▸ **To do**
Somewhere below, one line contains "(468, 293) = (662, 275): white" and a later line contains "(661, 174) = (384, 187): none". Output those two lines and everything between them exactly, and nothing else.

>>>>

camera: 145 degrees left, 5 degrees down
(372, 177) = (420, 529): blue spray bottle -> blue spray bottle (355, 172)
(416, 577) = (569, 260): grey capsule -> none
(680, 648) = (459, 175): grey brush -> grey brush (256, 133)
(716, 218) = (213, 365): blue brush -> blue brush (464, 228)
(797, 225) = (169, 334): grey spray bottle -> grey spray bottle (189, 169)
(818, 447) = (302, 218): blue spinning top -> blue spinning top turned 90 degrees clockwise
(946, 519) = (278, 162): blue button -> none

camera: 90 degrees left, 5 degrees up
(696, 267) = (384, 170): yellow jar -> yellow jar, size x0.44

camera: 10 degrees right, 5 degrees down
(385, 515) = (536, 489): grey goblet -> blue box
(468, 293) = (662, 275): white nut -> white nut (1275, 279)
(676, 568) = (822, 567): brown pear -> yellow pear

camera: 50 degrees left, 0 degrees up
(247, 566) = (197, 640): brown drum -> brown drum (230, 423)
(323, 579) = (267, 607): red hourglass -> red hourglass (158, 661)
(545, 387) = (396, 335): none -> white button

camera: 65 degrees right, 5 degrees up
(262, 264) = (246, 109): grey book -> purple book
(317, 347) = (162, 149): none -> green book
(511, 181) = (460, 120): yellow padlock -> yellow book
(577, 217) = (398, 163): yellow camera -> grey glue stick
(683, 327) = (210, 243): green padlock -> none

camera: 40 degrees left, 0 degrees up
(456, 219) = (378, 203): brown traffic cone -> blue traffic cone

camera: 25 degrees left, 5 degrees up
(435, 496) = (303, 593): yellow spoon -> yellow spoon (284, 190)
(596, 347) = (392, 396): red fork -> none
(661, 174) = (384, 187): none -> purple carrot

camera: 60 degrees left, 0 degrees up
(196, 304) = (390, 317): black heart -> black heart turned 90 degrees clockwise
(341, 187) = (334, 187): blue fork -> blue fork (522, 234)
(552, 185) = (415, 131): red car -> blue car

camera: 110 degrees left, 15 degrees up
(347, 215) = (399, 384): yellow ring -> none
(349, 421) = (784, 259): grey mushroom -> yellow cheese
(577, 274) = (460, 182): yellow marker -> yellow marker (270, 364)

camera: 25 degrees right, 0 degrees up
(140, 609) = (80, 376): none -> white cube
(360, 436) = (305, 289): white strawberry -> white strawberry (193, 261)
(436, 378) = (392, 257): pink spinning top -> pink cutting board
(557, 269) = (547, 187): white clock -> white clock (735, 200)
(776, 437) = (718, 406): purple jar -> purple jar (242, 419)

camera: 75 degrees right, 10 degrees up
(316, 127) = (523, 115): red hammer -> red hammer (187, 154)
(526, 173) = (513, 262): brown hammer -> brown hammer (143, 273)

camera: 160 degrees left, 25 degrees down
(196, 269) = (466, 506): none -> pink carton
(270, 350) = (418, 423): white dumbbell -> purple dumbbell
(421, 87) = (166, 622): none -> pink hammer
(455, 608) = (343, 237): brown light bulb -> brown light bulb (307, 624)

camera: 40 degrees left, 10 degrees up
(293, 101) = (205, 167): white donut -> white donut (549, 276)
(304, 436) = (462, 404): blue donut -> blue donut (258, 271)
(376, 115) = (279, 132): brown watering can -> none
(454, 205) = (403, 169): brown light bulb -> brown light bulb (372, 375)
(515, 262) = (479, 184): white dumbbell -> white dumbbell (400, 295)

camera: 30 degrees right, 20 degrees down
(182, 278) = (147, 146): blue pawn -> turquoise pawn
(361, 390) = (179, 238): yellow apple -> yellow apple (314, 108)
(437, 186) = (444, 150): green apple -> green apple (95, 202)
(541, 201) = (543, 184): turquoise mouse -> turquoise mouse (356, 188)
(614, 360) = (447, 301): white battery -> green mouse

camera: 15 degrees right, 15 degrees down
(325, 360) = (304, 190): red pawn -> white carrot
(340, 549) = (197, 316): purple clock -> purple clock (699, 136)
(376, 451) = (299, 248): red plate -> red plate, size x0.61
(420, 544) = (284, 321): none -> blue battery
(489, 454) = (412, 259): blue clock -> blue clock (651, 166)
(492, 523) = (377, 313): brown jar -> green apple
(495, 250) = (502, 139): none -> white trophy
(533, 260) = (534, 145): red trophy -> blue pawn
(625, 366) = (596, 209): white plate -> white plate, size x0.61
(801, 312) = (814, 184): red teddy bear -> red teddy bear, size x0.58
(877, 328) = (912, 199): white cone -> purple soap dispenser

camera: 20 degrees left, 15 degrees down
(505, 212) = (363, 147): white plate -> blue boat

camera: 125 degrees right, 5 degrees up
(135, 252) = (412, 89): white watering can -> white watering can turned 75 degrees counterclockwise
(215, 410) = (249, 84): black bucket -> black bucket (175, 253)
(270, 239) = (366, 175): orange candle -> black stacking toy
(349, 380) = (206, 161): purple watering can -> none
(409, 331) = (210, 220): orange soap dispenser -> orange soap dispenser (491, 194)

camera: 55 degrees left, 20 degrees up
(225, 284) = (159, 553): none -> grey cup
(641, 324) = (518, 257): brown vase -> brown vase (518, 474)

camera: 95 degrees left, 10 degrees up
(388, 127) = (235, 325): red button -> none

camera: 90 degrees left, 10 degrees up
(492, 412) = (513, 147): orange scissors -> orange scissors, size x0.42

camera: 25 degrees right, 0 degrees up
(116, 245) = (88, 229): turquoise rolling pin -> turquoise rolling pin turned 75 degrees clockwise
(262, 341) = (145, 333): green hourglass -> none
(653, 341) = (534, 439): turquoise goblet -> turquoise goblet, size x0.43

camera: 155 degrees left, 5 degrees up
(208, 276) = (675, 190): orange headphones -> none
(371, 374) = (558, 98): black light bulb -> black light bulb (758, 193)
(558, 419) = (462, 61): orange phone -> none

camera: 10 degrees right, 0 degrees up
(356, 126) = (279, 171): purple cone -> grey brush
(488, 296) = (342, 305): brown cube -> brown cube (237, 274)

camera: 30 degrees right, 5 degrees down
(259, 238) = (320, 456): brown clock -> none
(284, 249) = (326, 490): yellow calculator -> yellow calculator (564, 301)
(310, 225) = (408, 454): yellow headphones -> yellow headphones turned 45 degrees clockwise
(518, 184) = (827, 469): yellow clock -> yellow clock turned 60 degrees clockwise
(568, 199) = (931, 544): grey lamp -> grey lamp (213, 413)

<<<<

▸ **Your response**
(468, 293) = (662, 275): white nut -> white nut (1275, 279)
(676, 568) = (822, 567): brown pear -> yellow pear

camera: 50 degrees left, 0 degrees up
(247, 566) = (197, 640): brown drum -> brown drum (230, 423)
(323, 579) = (267, 607): red hourglass -> red hourglass (158, 661)
(545, 387) = (396, 335): none -> white button

camera: 65 degrees right, 5 degrees up
(262, 264) = (246, 109): grey book -> purple book
(317, 347) = (162, 149): none -> green book
(511, 181) = (460, 120): yellow padlock -> yellow book
(577, 217) = (398, 163): yellow camera -> grey glue stick
(683, 327) = (210, 243): green padlock -> none

camera: 40 degrees left, 0 degrees up
(456, 219) = (378, 203): brown traffic cone -> blue traffic cone

camera: 25 degrees left, 5 degrees up
(435, 496) = (303, 593): yellow spoon -> yellow spoon (284, 190)
(596, 347) = (392, 396): red fork -> none
(661, 174) = (384, 187): none -> purple carrot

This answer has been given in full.